TO DO: Somewhere below is a line with "(191, 105) = (558, 167): purple" and, later, a line with "(281, 136) = (485, 170): green eraser -> none"; repeat those two lines and all the lines between them, exactly as they are.

(MATERIALS PROVIDED Opens)

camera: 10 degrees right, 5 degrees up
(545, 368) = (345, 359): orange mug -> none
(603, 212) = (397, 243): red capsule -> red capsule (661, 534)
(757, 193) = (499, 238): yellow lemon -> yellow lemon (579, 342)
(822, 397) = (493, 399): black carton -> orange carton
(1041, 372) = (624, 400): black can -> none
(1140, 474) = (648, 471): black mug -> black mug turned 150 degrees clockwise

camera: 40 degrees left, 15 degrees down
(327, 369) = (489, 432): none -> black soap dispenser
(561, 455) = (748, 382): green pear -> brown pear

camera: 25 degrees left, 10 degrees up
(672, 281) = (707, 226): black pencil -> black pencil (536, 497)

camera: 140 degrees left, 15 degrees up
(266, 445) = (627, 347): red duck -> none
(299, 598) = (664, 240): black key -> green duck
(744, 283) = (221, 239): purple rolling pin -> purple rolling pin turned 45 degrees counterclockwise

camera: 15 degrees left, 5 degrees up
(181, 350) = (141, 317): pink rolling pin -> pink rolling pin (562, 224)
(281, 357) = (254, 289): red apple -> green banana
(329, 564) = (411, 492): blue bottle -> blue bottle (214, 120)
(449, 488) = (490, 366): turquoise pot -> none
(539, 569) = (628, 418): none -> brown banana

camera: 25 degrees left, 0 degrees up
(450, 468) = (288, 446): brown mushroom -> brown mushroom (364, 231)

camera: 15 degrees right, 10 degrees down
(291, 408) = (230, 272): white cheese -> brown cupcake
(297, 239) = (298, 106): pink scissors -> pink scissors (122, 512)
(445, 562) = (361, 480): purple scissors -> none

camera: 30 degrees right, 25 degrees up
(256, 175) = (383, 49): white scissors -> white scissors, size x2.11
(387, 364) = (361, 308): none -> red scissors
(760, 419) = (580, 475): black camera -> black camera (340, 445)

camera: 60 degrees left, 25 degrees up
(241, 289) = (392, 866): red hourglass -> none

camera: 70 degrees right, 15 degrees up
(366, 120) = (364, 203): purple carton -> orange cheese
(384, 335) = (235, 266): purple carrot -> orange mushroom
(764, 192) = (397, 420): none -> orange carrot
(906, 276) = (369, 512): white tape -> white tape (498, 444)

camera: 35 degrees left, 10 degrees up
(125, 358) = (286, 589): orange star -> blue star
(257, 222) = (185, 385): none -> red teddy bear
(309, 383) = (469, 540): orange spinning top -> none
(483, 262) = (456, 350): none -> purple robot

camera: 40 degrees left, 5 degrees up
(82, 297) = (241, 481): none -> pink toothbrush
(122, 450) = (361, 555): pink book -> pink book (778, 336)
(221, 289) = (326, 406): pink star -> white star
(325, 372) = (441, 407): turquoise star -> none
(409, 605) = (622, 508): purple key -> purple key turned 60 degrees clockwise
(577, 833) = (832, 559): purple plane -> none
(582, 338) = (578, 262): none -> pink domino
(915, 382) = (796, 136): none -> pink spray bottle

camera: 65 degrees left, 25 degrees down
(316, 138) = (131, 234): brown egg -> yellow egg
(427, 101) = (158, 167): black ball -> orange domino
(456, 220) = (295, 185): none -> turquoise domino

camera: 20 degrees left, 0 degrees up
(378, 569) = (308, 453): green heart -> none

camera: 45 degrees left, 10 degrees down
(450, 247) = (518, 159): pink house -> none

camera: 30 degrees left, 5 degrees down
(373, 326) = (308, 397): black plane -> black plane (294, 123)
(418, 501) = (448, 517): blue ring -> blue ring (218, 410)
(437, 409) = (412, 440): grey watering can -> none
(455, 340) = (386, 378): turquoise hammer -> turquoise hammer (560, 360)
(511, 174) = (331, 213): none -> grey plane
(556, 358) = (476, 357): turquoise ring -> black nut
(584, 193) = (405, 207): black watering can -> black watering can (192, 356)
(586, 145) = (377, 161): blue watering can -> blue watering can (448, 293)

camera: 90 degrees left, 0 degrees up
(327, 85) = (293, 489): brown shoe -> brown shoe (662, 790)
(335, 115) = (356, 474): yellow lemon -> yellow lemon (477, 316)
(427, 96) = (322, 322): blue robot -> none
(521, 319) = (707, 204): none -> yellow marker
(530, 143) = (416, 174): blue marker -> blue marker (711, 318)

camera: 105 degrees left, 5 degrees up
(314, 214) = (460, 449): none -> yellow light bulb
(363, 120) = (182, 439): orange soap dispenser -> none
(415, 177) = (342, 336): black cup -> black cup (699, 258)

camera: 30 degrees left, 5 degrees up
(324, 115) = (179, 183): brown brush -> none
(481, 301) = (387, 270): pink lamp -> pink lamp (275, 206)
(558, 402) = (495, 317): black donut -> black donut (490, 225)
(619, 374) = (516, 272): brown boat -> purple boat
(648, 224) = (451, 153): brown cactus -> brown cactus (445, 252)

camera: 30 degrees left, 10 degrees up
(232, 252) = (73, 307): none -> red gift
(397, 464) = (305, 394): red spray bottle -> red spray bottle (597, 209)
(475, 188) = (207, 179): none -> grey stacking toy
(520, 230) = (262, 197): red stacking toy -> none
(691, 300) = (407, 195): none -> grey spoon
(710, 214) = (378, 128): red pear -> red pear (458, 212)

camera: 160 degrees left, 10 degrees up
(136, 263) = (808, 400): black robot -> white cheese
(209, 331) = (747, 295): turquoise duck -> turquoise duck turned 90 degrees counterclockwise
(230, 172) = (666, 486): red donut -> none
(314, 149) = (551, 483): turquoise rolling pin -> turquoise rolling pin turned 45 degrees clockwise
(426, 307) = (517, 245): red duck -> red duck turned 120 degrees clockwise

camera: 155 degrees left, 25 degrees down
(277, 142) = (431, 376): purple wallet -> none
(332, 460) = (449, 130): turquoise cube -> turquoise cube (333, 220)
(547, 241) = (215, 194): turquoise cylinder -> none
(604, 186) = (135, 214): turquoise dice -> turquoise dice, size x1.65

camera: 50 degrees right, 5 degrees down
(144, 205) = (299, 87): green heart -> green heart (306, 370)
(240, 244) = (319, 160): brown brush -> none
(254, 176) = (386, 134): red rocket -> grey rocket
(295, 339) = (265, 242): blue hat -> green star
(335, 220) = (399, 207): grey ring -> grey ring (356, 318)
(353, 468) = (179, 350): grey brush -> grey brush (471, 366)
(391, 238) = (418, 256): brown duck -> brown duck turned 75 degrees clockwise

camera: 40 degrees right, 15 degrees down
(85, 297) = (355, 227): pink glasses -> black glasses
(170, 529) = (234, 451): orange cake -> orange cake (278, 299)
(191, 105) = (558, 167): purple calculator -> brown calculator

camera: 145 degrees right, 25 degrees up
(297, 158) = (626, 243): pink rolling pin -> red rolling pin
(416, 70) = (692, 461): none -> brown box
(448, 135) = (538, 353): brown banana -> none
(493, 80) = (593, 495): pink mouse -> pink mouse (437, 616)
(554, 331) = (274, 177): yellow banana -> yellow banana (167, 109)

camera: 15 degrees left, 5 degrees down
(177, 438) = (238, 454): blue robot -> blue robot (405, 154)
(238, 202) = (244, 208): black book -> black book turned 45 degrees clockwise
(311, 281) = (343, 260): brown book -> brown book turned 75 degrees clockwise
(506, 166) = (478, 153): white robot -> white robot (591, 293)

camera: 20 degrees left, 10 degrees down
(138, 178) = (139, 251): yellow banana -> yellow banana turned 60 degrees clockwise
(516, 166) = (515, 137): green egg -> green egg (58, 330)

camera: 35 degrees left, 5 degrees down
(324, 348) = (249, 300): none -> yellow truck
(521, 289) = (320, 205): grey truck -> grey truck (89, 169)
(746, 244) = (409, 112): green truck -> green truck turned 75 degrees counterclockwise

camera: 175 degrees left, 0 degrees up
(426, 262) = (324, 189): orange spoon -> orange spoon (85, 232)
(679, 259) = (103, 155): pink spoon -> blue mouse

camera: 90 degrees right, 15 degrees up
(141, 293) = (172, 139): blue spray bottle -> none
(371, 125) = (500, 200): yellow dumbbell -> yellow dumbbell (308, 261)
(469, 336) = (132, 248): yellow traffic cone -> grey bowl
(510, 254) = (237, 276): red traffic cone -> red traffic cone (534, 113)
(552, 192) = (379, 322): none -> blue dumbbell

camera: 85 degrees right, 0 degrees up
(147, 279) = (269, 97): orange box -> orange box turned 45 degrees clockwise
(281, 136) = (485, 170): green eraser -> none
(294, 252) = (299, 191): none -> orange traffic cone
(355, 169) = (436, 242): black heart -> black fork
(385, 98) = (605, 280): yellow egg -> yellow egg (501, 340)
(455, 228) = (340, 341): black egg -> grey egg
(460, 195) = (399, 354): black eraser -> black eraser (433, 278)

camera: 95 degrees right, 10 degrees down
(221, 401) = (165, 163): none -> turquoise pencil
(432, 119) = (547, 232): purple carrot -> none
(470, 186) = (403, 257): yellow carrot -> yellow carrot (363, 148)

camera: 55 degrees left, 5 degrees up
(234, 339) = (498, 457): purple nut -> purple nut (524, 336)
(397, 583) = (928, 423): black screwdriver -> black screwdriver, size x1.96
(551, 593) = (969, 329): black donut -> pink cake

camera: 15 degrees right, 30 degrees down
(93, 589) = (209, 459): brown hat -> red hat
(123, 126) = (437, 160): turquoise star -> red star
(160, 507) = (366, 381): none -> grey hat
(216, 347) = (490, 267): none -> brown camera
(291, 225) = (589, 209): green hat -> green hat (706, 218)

(MATERIALS PROVIDED Closes)

OUTPUT:
(191, 105) = (558, 167): purple calculator -> brown calculator

camera: 145 degrees right, 25 degrees up
(297, 158) = (626, 243): pink rolling pin -> red rolling pin
(416, 70) = (692, 461): none -> brown box
(448, 135) = (538, 353): brown banana -> none
(493, 80) = (593, 495): pink mouse -> pink mouse (437, 616)
(554, 331) = (274, 177): yellow banana -> yellow banana (167, 109)

camera: 15 degrees left, 5 degrees down
(177, 438) = (238, 454): blue robot -> blue robot (405, 154)
(238, 202) = (244, 208): black book -> black book turned 45 degrees clockwise
(311, 281) = (343, 260): brown book -> brown book turned 75 degrees clockwise
(506, 166) = (478, 153): white robot -> white robot (591, 293)

camera: 20 degrees left, 10 degrees down
(138, 178) = (139, 251): yellow banana -> yellow banana turned 60 degrees clockwise
(516, 166) = (515, 137): green egg -> green egg (58, 330)

camera: 35 degrees left, 5 degrees down
(324, 348) = (249, 300): none -> yellow truck
(521, 289) = (320, 205): grey truck -> grey truck (89, 169)
(746, 244) = (409, 112): green truck -> green truck turned 75 degrees counterclockwise

camera: 175 degrees left, 0 degrees up
(426, 262) = (324, 189): orange spoon -> orange spoon (85, 232)
(679, 259) = (103, 155): pink spoon -> blue mouse

camera: 90 degrees right, 15 degrees up
(141, 293) = (172, 139): blue spray bottle -> none
(371, 125) = (500, 200): yellow dumbbell -> yellow dumbbell (308, 261)
(469, 336) = (132, 248): yellow traffic cone -> grey bowl
(510, 254) = (237, 276): red traffic cone -> red traffic cone (534, 113)
(552, 192) = (379, 322): none -> blue dumbbell

camera: 85 degrees right, 0 degrees up
(147, 279) = (269, 97): orange box -> orange box turned 45 degrees clockwise
(281, 136) = (485, 170): green eraser -> none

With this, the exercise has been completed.